The lines to repeat are those below from the one containing "X1: 4MHz (N4, N23) -> 12MHz (N4, N23)" down to the one containing "LP1: lamp 24V", both included; reproduce them exactly and nothing else.

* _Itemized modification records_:
^^^^^^^^

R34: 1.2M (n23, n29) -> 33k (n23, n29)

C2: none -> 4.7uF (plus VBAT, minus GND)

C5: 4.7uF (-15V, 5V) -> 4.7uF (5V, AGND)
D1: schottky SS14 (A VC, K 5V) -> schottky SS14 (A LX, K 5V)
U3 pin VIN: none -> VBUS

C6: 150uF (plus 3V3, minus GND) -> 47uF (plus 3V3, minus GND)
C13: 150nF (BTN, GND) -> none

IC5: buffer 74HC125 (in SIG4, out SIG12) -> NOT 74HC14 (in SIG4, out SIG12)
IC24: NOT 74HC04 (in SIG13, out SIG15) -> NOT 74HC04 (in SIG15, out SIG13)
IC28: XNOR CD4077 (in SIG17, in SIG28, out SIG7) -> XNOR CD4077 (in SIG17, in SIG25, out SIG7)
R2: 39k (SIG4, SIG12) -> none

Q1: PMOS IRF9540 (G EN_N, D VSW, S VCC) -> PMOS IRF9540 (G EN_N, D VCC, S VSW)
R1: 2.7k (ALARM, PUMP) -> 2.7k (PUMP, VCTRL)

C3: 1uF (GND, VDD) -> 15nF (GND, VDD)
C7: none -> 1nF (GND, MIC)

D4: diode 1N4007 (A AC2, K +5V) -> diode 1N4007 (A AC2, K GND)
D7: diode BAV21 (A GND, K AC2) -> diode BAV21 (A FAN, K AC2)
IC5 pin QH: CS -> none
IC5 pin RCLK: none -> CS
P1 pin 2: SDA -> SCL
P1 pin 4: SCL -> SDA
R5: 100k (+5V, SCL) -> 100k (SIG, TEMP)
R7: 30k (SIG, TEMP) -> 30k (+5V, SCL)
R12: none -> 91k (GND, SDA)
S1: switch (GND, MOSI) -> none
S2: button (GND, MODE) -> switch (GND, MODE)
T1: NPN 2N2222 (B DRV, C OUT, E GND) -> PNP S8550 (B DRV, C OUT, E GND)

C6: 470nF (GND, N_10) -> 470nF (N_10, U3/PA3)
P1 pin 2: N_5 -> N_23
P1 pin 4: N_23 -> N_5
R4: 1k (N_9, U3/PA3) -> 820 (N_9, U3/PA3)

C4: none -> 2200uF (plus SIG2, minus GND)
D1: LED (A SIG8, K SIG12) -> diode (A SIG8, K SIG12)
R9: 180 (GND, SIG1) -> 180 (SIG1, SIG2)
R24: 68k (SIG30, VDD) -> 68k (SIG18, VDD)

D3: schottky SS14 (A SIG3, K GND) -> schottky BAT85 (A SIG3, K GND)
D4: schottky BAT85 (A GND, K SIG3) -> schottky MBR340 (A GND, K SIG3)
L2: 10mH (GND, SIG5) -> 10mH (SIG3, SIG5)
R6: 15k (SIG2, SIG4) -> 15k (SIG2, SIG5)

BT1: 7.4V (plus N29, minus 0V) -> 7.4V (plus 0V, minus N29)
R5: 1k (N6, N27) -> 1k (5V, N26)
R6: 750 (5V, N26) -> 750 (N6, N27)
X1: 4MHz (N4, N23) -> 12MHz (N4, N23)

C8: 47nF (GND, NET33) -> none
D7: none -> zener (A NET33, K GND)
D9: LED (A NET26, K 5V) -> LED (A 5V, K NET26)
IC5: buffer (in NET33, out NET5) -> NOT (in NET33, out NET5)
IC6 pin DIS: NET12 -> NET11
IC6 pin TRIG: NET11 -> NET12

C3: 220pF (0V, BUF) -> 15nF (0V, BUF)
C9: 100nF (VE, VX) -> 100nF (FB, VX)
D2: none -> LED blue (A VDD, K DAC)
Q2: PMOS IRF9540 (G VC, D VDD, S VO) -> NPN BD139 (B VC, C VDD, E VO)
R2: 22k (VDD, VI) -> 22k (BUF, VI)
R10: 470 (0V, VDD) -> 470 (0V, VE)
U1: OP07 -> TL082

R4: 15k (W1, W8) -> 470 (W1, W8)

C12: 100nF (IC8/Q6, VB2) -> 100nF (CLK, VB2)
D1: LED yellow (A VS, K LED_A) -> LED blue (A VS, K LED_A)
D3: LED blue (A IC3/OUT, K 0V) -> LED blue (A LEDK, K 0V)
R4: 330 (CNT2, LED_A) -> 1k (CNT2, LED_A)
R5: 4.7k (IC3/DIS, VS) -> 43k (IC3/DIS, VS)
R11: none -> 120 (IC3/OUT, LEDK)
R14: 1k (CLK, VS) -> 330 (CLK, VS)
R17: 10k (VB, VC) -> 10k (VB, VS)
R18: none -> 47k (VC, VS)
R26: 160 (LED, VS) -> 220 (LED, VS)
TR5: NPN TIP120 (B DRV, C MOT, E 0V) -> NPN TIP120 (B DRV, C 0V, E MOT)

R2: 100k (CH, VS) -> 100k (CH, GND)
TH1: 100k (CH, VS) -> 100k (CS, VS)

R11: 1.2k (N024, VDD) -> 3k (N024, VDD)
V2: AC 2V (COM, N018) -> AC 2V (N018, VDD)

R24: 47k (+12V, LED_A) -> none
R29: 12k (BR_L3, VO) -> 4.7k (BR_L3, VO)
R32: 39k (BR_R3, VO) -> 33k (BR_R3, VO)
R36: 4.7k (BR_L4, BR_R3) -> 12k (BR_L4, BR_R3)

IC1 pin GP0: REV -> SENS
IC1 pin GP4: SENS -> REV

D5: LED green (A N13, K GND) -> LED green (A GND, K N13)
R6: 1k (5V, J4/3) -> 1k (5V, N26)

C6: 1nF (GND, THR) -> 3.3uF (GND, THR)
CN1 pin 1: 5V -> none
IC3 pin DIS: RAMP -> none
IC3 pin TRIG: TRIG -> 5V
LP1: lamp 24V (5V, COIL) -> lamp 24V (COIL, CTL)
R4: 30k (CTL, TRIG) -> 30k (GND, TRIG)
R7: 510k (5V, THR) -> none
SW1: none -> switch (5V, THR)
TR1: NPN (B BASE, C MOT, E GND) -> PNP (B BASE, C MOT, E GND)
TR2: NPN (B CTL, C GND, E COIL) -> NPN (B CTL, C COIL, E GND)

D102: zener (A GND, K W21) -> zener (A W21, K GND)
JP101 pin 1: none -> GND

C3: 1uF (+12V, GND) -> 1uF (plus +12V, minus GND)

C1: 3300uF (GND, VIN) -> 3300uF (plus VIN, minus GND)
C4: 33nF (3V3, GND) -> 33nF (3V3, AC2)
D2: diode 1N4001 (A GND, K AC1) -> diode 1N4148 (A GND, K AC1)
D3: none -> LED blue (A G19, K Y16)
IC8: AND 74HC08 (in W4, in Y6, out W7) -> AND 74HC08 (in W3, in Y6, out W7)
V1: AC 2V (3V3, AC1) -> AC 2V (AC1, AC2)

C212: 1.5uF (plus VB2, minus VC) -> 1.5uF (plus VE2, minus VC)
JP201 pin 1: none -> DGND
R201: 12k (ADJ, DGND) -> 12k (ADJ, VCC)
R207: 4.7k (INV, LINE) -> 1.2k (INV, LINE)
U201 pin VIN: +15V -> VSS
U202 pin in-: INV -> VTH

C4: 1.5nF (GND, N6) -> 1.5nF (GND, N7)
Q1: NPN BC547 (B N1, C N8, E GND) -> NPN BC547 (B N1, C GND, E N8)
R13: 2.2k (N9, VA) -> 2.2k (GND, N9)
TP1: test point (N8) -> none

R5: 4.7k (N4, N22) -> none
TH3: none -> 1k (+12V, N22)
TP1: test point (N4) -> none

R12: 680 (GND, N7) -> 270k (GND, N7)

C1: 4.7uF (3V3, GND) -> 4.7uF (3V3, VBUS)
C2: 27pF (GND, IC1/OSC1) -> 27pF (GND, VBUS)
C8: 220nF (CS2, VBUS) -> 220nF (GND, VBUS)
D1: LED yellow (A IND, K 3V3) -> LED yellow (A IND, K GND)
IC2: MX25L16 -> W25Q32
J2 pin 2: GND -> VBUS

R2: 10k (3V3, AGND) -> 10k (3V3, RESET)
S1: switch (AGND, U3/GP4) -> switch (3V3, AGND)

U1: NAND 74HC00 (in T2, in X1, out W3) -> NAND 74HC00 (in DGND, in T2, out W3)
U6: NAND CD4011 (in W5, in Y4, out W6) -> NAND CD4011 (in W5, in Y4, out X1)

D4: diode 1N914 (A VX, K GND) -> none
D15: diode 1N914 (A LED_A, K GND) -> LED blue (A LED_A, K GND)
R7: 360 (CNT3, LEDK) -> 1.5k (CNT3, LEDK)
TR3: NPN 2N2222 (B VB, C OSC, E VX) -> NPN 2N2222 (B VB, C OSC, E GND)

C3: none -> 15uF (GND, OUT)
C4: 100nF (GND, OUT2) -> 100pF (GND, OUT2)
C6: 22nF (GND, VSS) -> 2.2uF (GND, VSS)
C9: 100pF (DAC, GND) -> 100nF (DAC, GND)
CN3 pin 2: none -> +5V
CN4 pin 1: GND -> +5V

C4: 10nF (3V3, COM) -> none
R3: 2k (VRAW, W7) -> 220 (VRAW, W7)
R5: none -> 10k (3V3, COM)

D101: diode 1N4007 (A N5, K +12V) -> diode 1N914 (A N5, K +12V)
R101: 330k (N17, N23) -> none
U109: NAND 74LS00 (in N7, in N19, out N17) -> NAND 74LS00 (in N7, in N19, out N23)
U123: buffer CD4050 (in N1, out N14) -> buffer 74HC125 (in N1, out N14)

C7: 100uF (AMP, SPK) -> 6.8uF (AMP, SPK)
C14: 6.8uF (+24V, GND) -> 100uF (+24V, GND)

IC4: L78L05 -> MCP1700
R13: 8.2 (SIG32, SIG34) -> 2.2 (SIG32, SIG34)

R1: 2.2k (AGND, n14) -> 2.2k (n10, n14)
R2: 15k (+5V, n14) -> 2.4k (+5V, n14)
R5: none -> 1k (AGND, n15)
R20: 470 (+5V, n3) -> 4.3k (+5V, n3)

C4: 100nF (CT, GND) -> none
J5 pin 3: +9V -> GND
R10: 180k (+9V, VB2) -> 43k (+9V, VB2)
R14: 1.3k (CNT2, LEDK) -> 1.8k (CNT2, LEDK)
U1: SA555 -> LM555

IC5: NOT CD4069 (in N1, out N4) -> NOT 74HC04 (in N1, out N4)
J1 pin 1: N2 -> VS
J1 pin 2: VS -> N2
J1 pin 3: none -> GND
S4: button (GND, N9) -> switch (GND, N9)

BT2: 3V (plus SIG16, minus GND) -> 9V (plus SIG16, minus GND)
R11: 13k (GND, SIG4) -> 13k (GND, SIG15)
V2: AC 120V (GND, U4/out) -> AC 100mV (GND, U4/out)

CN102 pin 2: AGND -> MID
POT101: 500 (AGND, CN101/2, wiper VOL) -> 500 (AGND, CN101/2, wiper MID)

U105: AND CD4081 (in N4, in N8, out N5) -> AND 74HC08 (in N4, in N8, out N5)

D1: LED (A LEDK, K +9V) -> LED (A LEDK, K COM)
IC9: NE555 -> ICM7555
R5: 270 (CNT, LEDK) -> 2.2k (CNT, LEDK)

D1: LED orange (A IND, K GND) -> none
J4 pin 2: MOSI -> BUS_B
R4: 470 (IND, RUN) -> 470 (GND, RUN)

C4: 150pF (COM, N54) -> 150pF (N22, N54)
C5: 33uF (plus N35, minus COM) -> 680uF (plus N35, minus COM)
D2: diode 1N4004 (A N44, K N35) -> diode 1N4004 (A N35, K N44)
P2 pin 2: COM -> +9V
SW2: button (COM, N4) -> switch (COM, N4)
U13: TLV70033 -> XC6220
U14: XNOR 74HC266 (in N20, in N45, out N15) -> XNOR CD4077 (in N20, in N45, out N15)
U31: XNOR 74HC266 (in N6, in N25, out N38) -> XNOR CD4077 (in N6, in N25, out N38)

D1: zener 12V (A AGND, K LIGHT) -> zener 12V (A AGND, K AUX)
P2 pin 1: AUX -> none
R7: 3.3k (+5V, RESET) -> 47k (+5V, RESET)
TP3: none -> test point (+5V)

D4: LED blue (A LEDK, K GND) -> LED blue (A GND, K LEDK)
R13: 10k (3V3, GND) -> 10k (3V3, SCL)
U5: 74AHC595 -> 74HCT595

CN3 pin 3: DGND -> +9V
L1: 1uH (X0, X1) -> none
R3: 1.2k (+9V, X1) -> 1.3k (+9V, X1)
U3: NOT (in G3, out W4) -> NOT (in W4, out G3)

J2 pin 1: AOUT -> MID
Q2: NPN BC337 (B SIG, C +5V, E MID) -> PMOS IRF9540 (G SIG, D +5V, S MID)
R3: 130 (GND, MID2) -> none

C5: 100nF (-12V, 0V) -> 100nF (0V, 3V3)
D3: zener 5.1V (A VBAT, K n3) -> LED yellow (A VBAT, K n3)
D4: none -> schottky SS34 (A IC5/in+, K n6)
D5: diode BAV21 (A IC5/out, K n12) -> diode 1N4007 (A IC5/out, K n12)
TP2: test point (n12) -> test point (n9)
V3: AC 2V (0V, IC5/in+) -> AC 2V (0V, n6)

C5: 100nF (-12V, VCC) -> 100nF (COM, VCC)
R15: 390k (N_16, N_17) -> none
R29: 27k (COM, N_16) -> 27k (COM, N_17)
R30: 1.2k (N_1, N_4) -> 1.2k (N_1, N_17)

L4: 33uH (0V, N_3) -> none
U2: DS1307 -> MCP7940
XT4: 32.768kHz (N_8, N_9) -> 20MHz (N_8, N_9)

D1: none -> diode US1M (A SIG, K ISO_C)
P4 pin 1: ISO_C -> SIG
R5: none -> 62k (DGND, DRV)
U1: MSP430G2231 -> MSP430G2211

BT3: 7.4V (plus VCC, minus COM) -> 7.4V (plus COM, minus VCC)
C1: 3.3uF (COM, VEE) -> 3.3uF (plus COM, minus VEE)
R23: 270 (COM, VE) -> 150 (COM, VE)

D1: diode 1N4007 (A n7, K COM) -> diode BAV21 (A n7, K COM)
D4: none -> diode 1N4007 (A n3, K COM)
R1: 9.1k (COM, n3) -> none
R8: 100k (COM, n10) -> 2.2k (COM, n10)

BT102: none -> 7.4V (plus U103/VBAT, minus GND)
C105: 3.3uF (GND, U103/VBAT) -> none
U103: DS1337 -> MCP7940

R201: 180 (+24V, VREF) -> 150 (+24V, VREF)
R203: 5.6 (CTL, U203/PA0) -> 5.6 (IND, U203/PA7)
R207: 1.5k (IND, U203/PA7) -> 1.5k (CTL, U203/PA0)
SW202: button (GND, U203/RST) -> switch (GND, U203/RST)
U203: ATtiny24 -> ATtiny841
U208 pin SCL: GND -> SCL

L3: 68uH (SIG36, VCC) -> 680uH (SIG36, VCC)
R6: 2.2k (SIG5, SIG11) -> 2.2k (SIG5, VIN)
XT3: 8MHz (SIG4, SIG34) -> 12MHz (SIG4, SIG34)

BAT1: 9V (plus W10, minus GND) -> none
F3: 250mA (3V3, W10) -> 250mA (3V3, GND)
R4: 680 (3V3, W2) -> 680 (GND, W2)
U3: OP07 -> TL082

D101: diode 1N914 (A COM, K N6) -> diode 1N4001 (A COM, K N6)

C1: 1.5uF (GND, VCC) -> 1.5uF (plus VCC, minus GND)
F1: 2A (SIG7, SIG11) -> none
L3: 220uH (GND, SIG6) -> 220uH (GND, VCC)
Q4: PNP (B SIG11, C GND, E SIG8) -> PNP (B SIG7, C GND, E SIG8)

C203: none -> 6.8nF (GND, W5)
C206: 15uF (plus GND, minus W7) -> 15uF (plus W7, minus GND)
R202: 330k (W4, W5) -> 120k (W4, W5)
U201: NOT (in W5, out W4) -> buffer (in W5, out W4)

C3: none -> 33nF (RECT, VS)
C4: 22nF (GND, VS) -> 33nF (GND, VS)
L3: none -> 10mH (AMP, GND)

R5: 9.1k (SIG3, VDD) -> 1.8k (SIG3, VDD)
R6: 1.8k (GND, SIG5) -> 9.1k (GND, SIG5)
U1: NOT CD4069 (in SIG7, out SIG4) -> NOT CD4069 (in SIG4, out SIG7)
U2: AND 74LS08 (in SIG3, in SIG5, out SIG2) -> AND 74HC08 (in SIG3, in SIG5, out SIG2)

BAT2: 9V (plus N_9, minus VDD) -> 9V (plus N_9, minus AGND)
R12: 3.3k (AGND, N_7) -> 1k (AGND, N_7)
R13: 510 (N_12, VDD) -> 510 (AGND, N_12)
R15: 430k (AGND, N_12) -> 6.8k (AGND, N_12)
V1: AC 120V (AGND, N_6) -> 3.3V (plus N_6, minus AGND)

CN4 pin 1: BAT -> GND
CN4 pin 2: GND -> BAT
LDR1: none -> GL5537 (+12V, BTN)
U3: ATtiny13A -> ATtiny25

^^^^^^^^

* _Solution to the exercise_:
X1: 4MHz (N4, N23) -> 12MHz (N4, N23)

C8: 47nF (GND, NET33) -> none
D7: none -> zener (A NET33, K GND)
D9: LED (A NET26, K 5V) -> LED (A 5V, K NET26)
IC5: buffer (in NET33, out NET5) -> NOT (in NET33, out NET5)
IC6 pin DIS: NET12 -> NET11
IC6 pin TRIG: NET11 -> NET12

C3: 220pF (0V, BUF) -> 15nF (0V, BUF)
C9: 100nF (VE, VX) -> 100nF (FB, VX)
D2: none -> LED blue (A VDD, K DAC)
Q2: PMOS IRF9540 (G VC, D VDD, S VO) -> NPN BD139 (B VC, C VDD, E VO)
R2: 22k (VDD, VI) -> 22k (BUF, VI)
R10: 470 (0V, VDD) -> 470 (0V, VE)
U1: OP07 -> TL082

R4: 15k (W1, W8) -> 470 (W1, W8)

C12: 100nF (IC8/Q6, VB2) -> 100nF (CLK, VB2)
D1: LED yellow (A VS, K LED_A) -> LED blue (A VS, K LED_A)
D3: LED blue (A IC3/OUT, K 0V) -> LED blue (A LEDK, K 0V)
R4: 330 (CNT2, LED_A) -> 1k (CNT2, LED_A)
R5: 4.7k (IC3/DIS, VS) -> 43k (IC3/DIS, VS)
R11: none -> 120 (IC3/OUT, LEDK)
R14: 1k (CLK, VS) -> 330 (CLK, VS)
R17: 10k (VB, VC) -> 10k (VB, VS)
R18: none -> 47k (VC, VS)
R26: 160 (LED, VS) -> 220 (LED, VS)
TR5: NPN TIP120 (B DRV, C MOT, E 0V) -> NPN TIP120 (B DRV, C 0V, E MOT)

R2: 100k (CH, VS) -> 100k (CH, GND)
TH1: 100k (CH, VS) -> 100k (CS, VS)

R11: 1.2k (N024, VDD) -> 3k (N024, VDD)
V2: AC 2V (COM, N018) -> AC 2V (N018, VDD)

R24: 47k (+12V, LED_A) -> none
R29: 12k (BR_L3, VO) -> 4.7k (BR_L3, VO)
R32: 39k (BR_R3, VO) -> 33k (BR_R3, VO)
R36: 4.7k (BR_L4, BR_R3) -> 12k (BR_L4, BR_R3)

IC1 pin GP0: REV -> SENS
IC1 pin GP4: SENS -> REV

D5: LED green (A N13, K GND) -> LED green (A GND, K N13)
R6: 1k (5V, J4/3) -> 1k (5V, N26)

C6: 1nF (GND, THR) -> 3.3uF (GND, THR)
CN1 pin 1: 5V -> none
IC3 pin DIS: RAMP -> none
IC3 pin TRIG: TRIG -> 5V
LP1: lamp 24V (5V, COIL) -> lamp 24V (COIL, CTL)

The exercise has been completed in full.